## Activity
Omit every picture. Return all other data as it stands.

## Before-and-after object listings
BEGIN

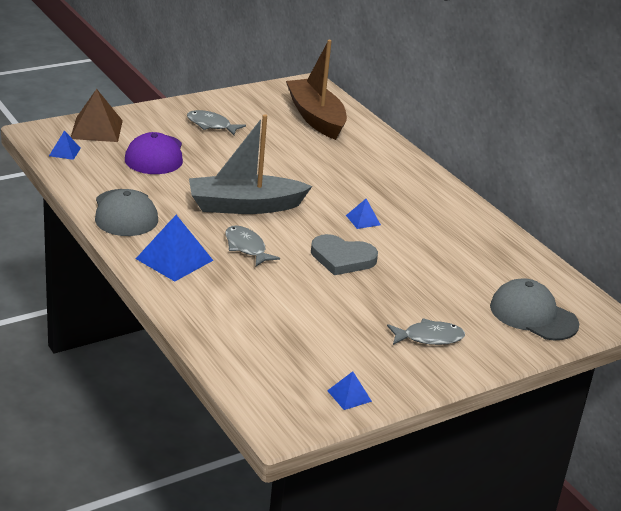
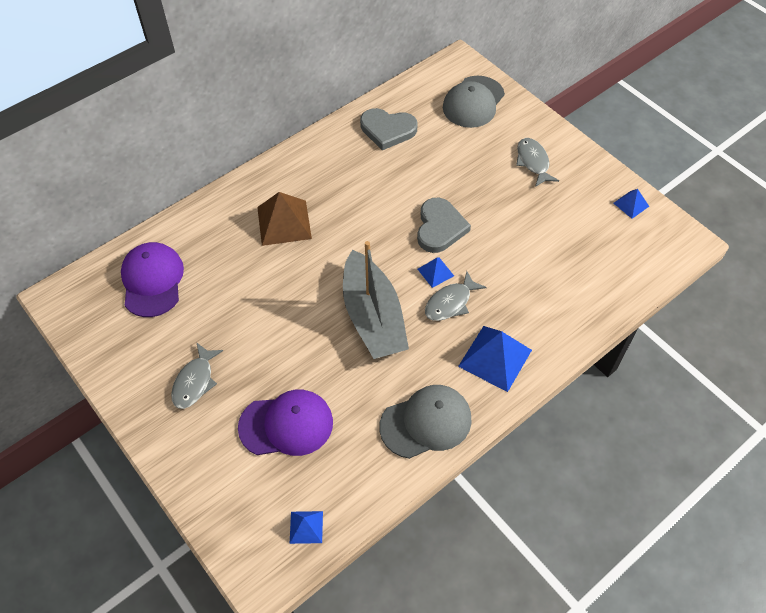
camera: 95 degrees left, 25 degrees up
(96, 129) = (236, 507): brown pyramid -> brown pyramid (284, 222)
(316, 118) = (152, 281): brown boat -> purple cap
(363, 220) = (366, 219): blue pyramid -> blue pyramid (435, 272)
(487, 251) = (387, 130): none -> grey heart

END

## Response to this exercise
camera: 95 degrees left, 25 degrees up
(96, 129) = (236, 507): brown pyramid -> brown pyramid (284, 222)
(316, 118) = (152, 281): brown boat -> purple cap
(363, 220) = (366, 219): blue pyramid -> blue pyramid (435, 272)
(487, 251) = (387, 130): none -> grey heart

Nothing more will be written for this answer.